Your assignment: Check every line of the entries that follow, and copy the ones containing "bear".

BEGIN Records

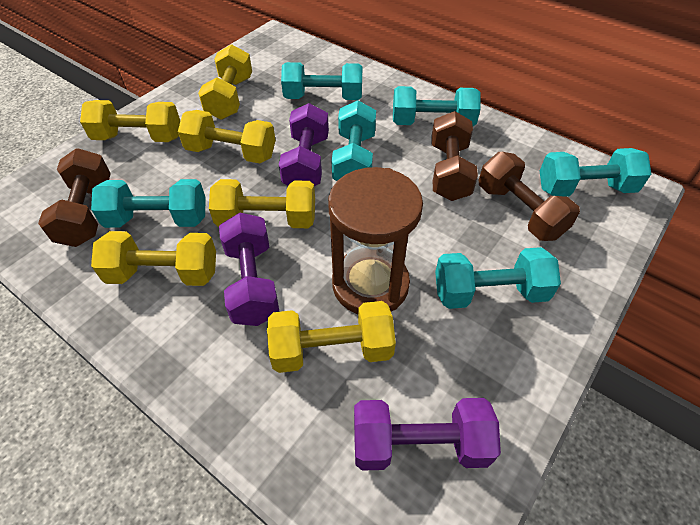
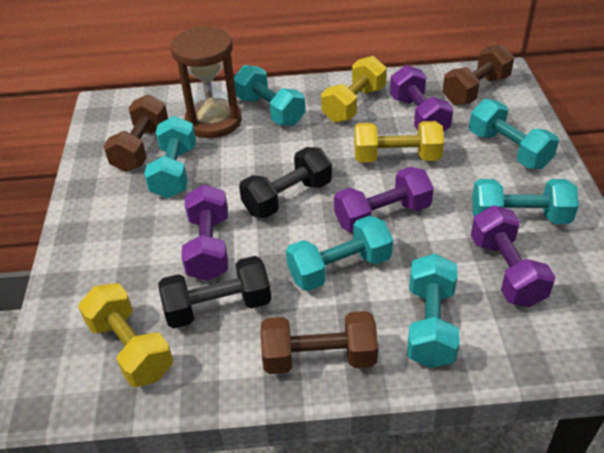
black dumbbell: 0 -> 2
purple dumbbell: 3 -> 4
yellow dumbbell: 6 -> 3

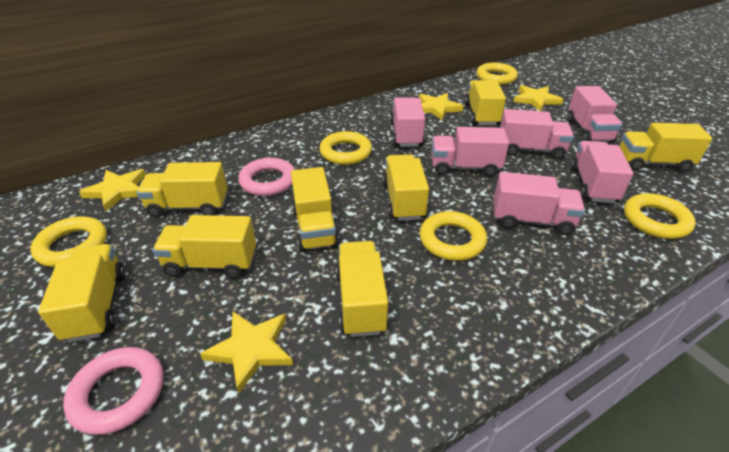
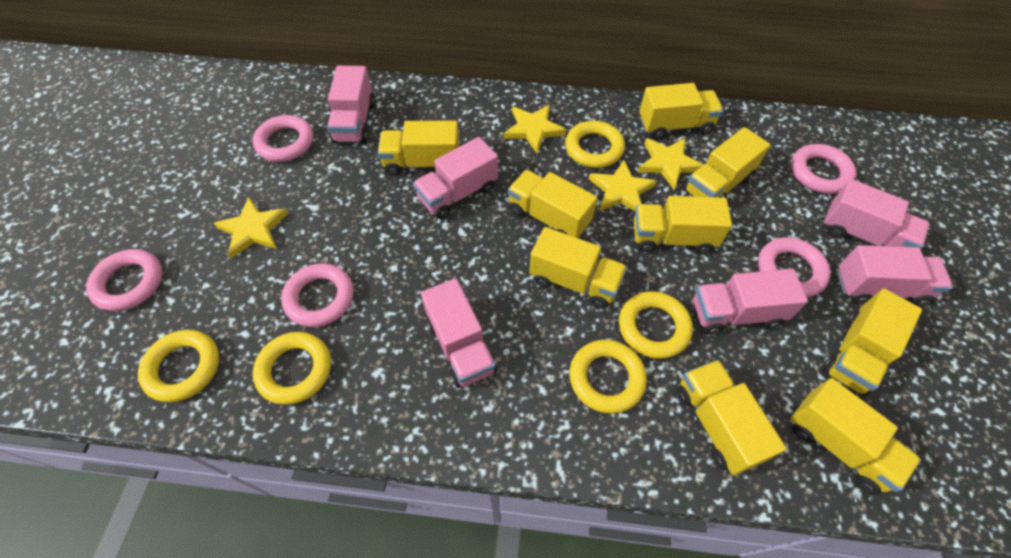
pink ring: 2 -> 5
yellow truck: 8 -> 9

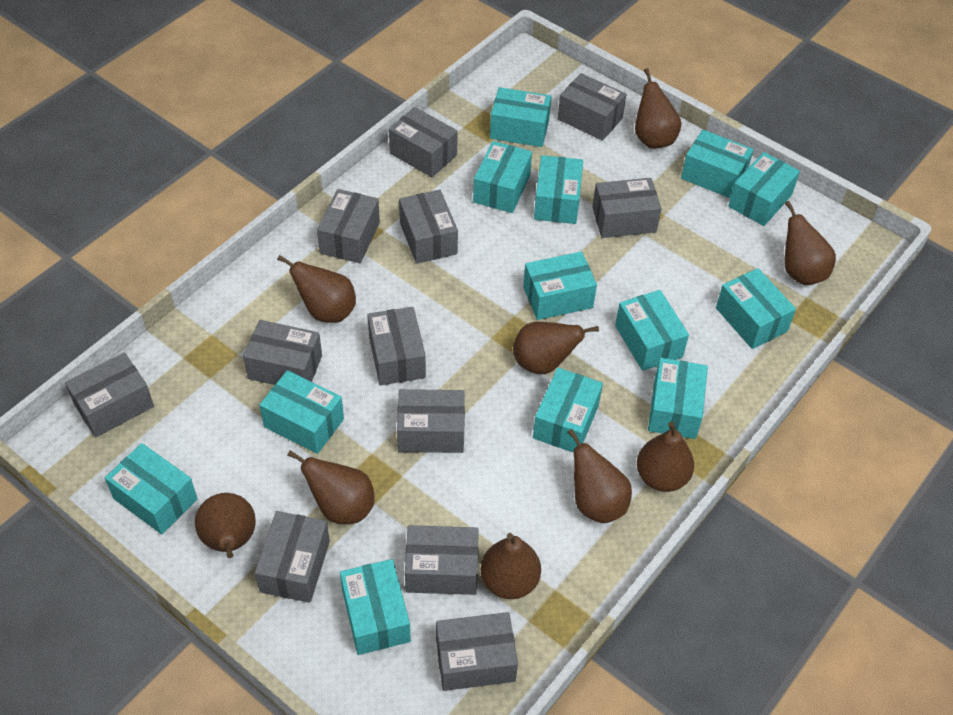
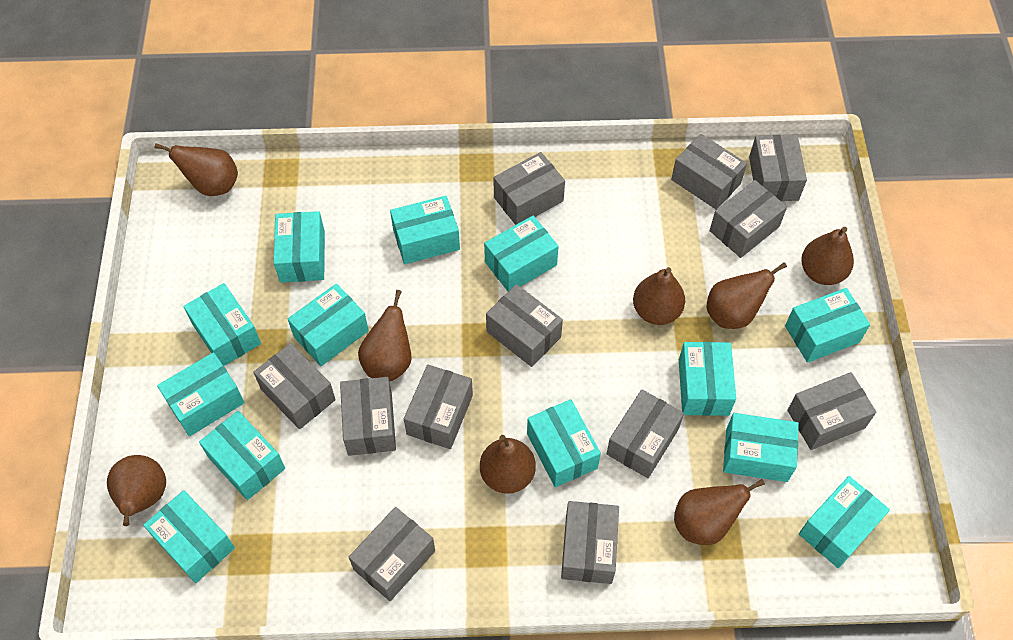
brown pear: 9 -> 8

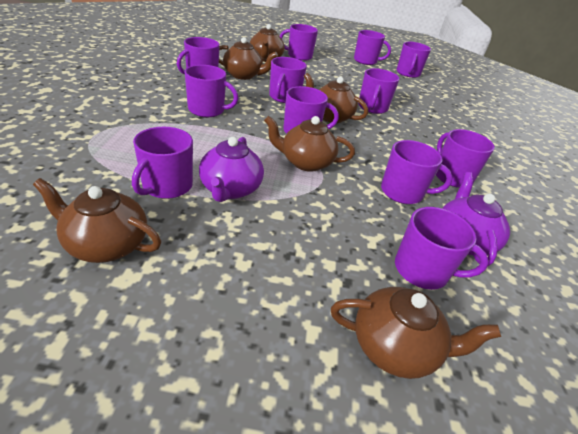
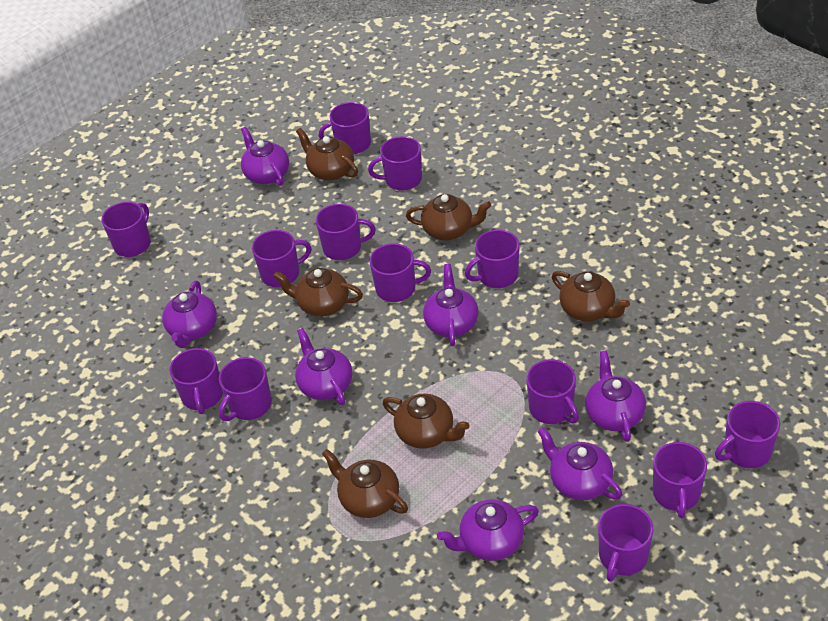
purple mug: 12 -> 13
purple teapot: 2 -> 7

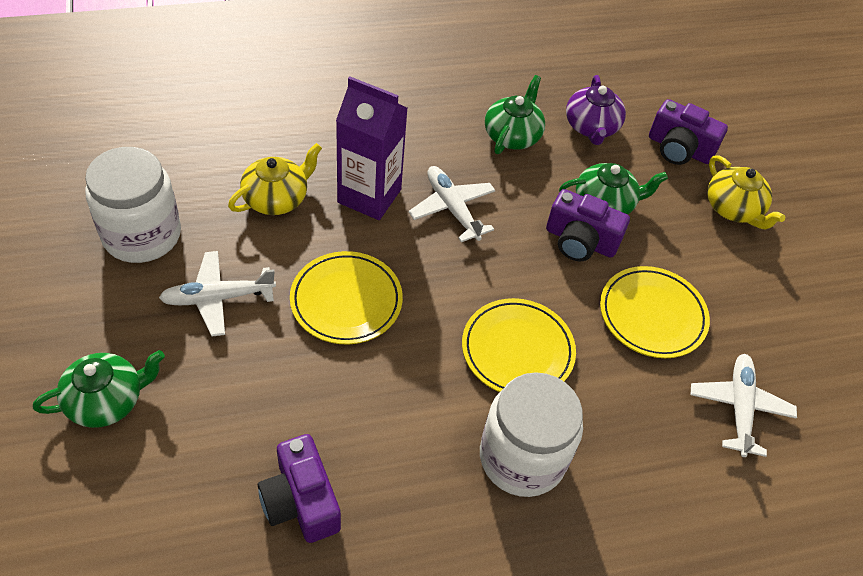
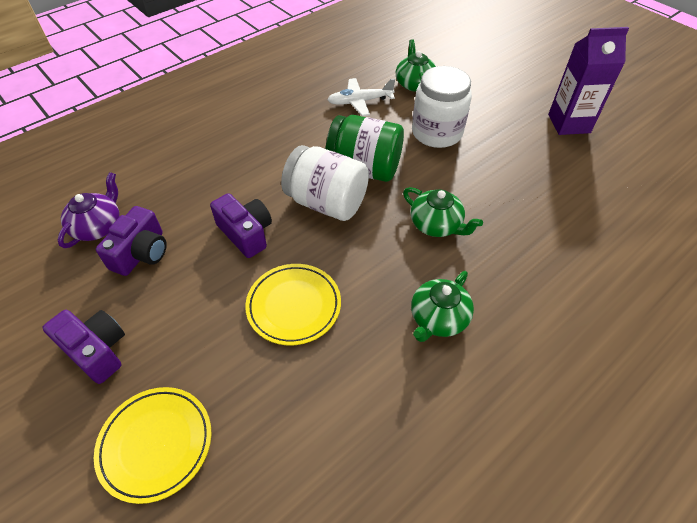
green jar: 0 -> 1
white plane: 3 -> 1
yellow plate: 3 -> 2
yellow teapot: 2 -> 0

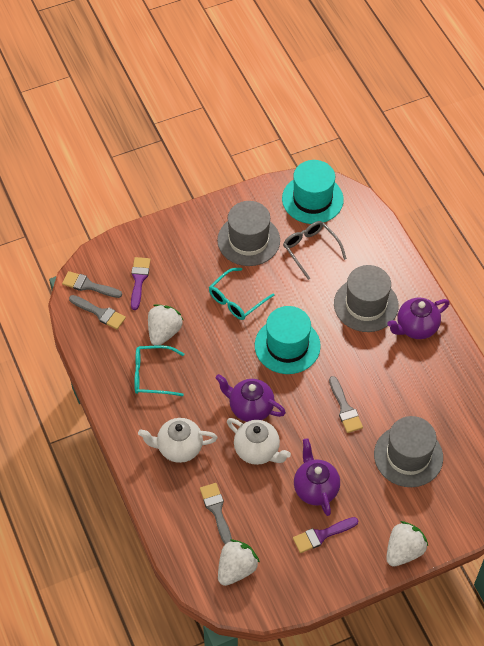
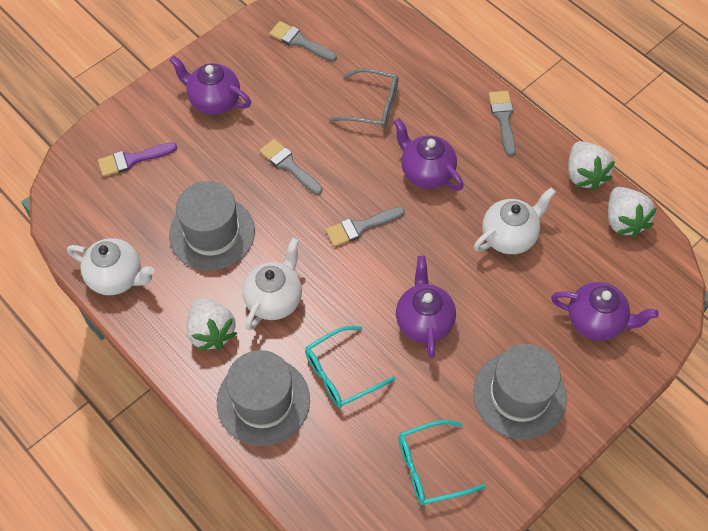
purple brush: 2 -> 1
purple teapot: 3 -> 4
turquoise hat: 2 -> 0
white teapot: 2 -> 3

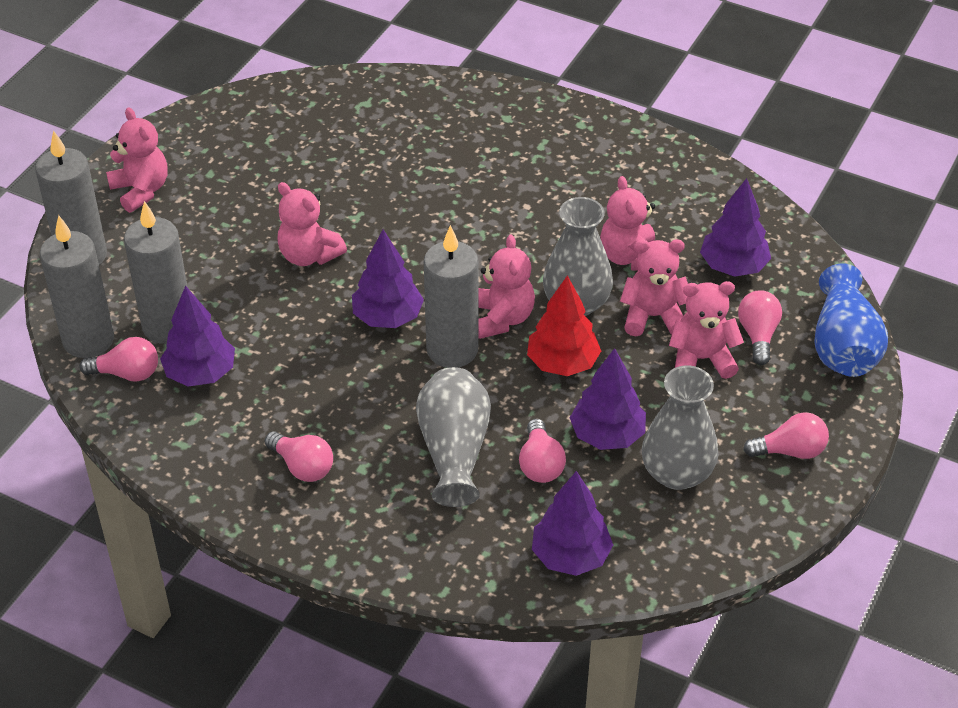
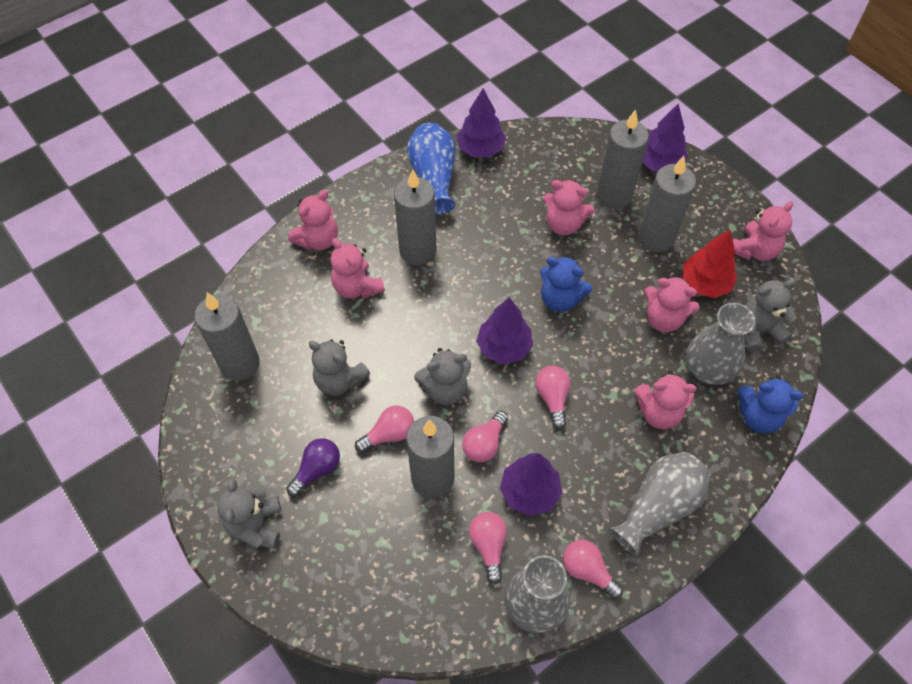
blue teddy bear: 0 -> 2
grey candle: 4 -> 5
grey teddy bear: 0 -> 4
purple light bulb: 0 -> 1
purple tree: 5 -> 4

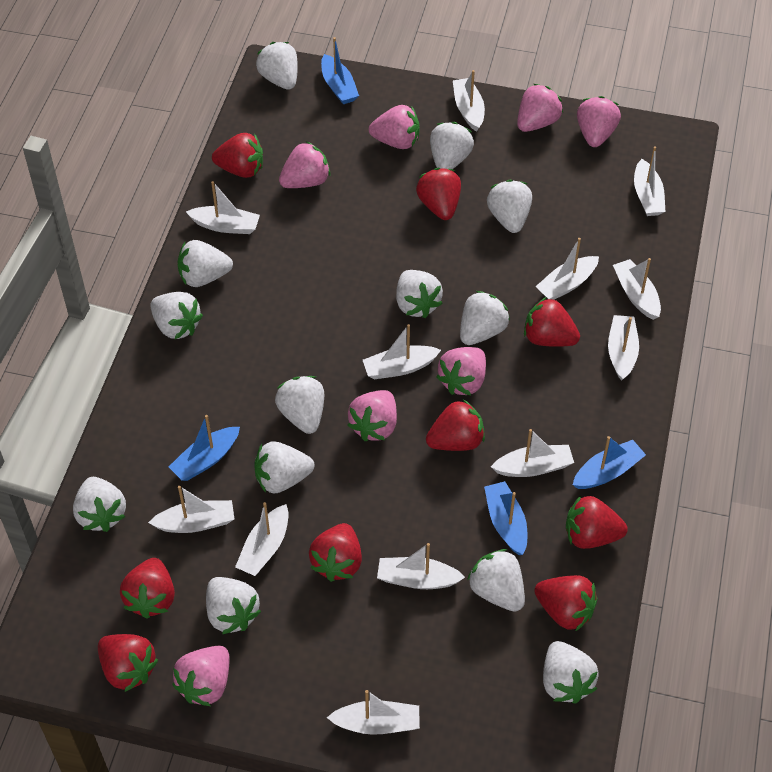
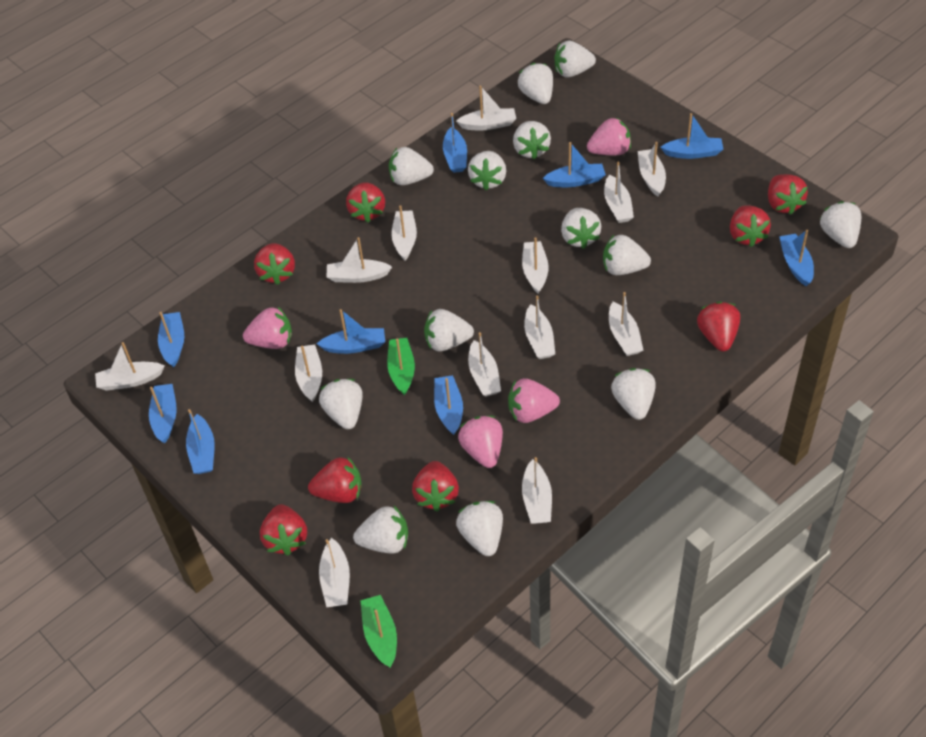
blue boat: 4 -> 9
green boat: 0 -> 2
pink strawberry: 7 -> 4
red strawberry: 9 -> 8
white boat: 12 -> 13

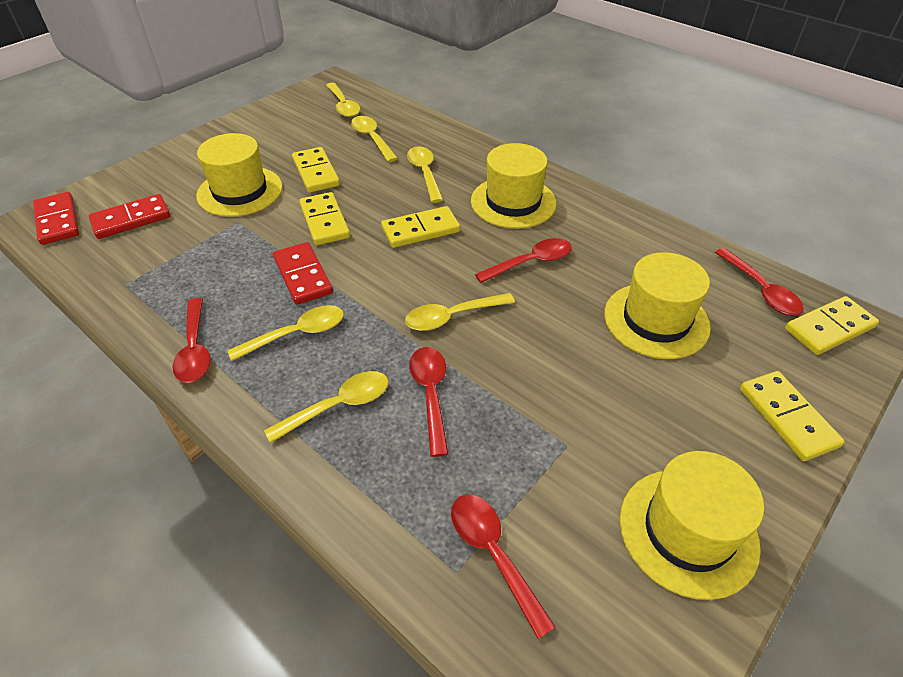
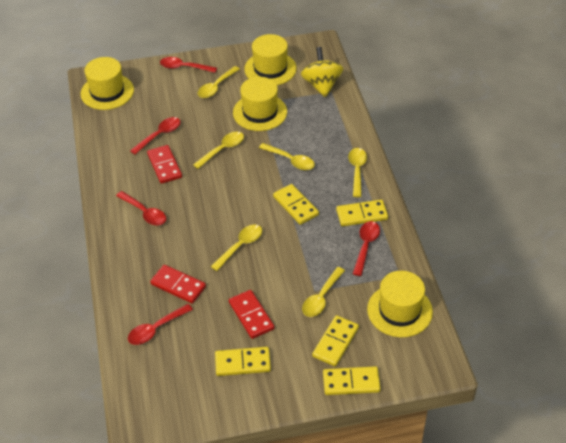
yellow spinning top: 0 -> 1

END Records

Written answer:
blue teddy bear: 0 -> 2
grey teddy bear: 0 -> 4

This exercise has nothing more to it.